EXERCISE PROMPT
Would you return, word for word, the lines of the data below from the line with "pink 1x2 brick [260,70,374,185]" through the line with "pink 1x1 plate [174,252,245,320]", and no others?

DATA SUPPLIED
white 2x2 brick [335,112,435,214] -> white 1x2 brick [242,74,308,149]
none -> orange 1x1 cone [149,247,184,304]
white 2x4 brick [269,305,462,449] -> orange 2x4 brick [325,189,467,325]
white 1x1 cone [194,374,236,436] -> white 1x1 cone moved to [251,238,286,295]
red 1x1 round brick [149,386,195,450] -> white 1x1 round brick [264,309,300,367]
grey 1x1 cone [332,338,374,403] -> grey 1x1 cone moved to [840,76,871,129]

* * *

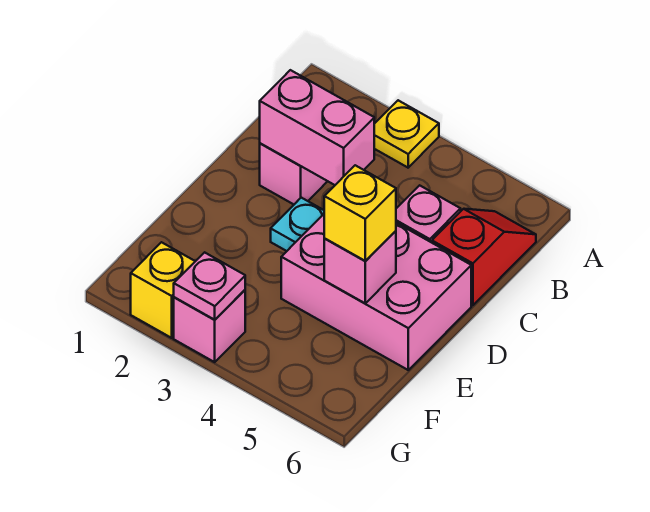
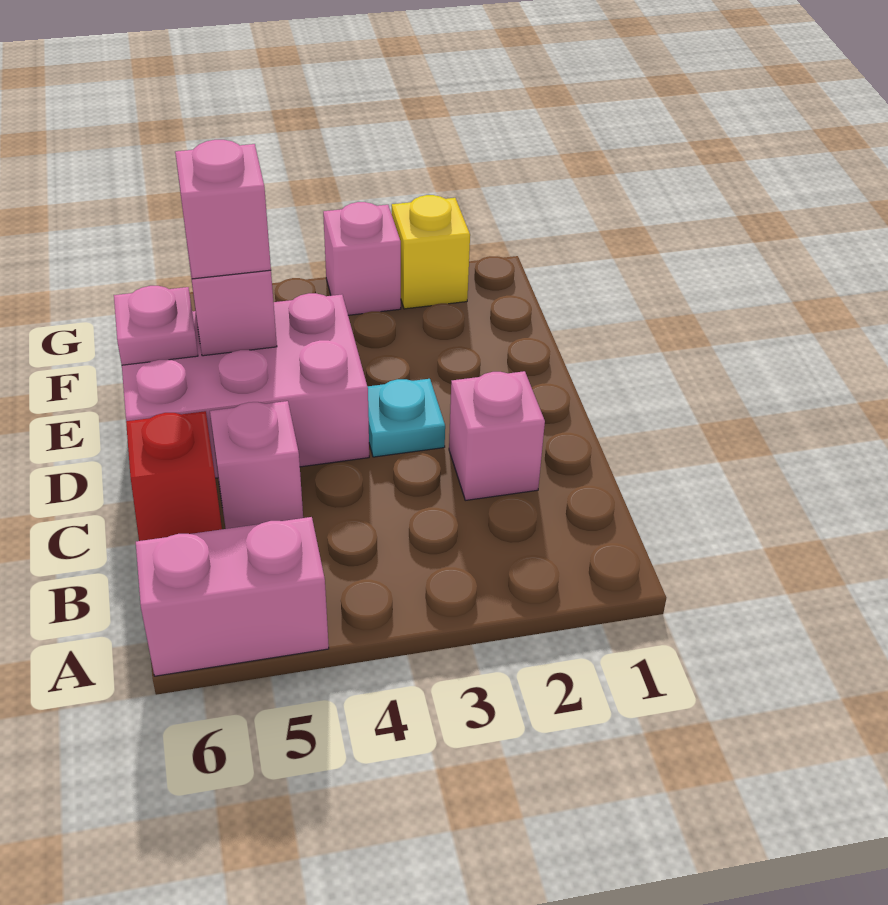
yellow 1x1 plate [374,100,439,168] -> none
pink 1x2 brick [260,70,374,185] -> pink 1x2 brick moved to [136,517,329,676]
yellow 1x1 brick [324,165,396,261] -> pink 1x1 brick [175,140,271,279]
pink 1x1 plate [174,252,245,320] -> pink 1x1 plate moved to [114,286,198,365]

THE ANSWER
pink 1x2 brick [260,70,374,185] -> pink 1x2 brick moved to [136,517,329,676]
yellow 1x1 brick [324,165,396,261] -> pink 1x1 brick [175,140,271,279]
pink 1x1 plate [174,252,245,320] -> pink 1x1 plate moved to [114,286,198,365]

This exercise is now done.